(Action item) Would you please return every line from the listing that contains the word "minus"?

%%

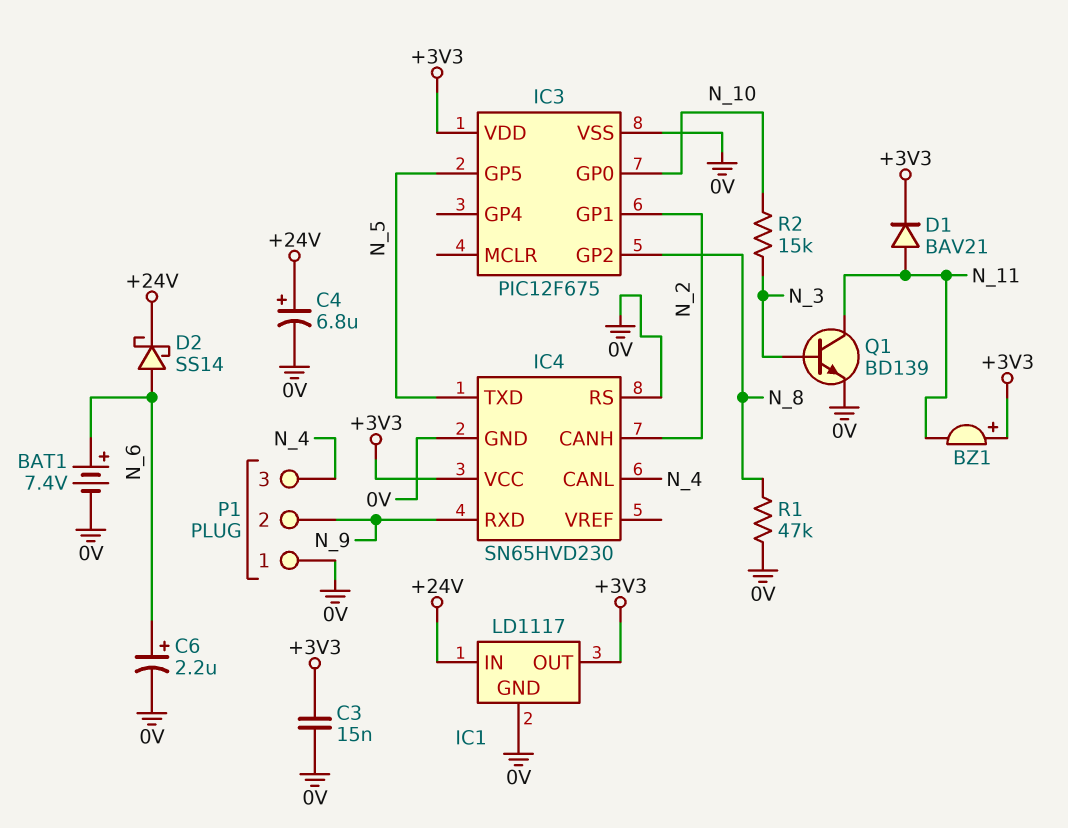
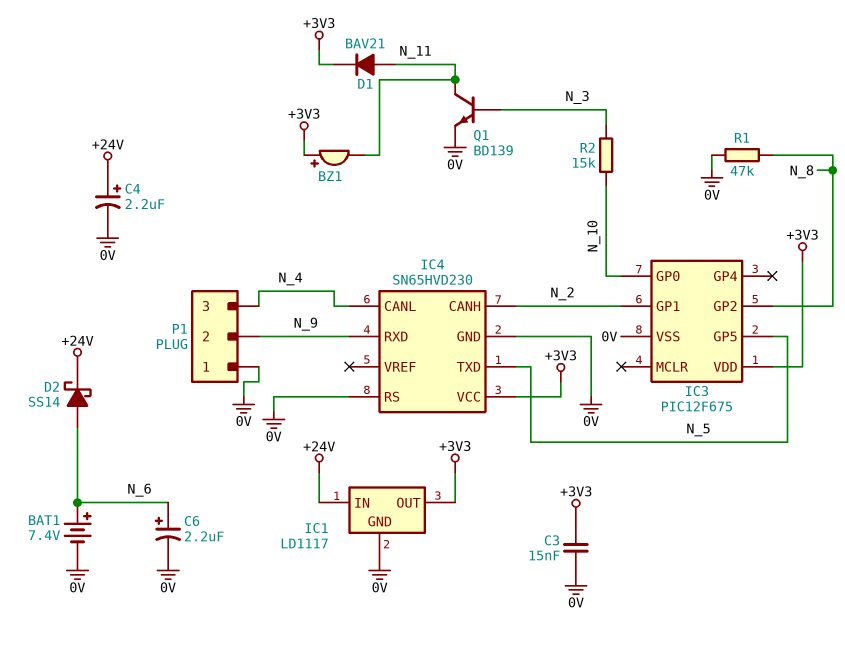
C4: 6.8uF (plus +24V, minus 0V) -> 2.2uF (plus +24V, minus 0V)

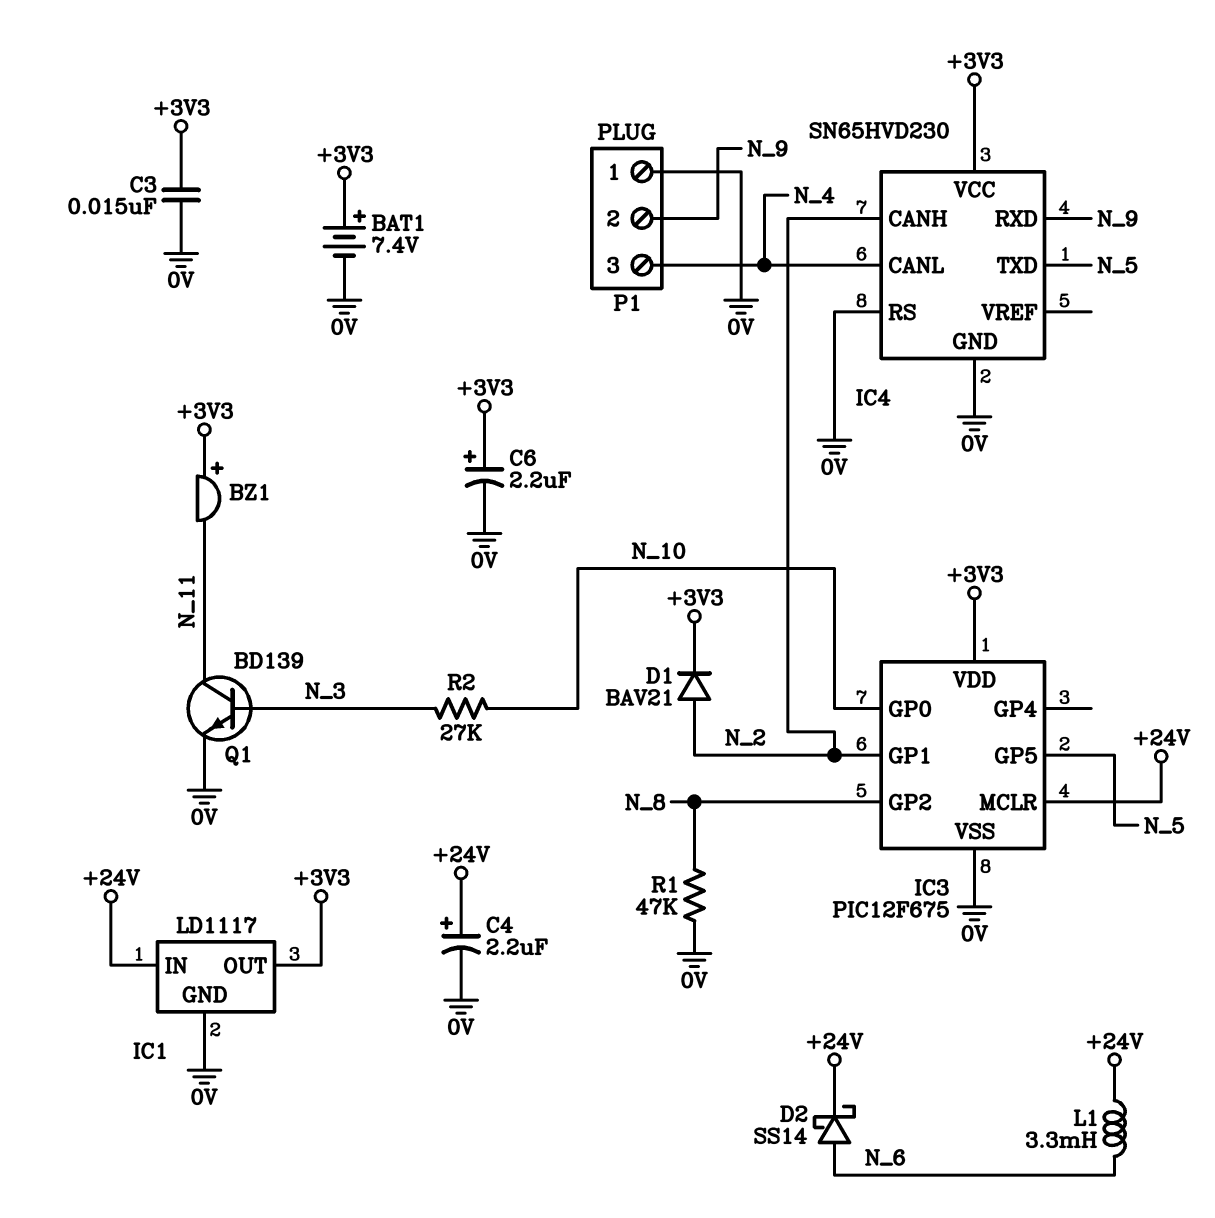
BAT1: 7.4V (plus N_6, minus 0V) -> 7.4V (plus +3V3, minus 0V)
C6: 2.2uF (plus N_6, minus 0V) -> 2.2uF (plus +3V3, minus 0V)
D1: diode BAV21 (A N_11, K +3V3) -> diode BAV21 (A N_2, K +3V3)
IC3 pin MCLR: none -> +24V
L1: none -> 3.3mH (+24V, N_6)
R2: 15k (N_3, N_10) -> 27k (N_3, N_10)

%%

(Response to the task)
C4: 6.8uF (plus +24V, minus 0V) -> 2.2uF (plus +24V, minus 0V)
BAT1: 7.4V (plus N_6, minus 0V) -> 7.4V (plus +3V3, minus 0V)
C6: 2.2uF (plus N_6, minus 0V) -> 2.2uF (plus +3V3, minus 0V)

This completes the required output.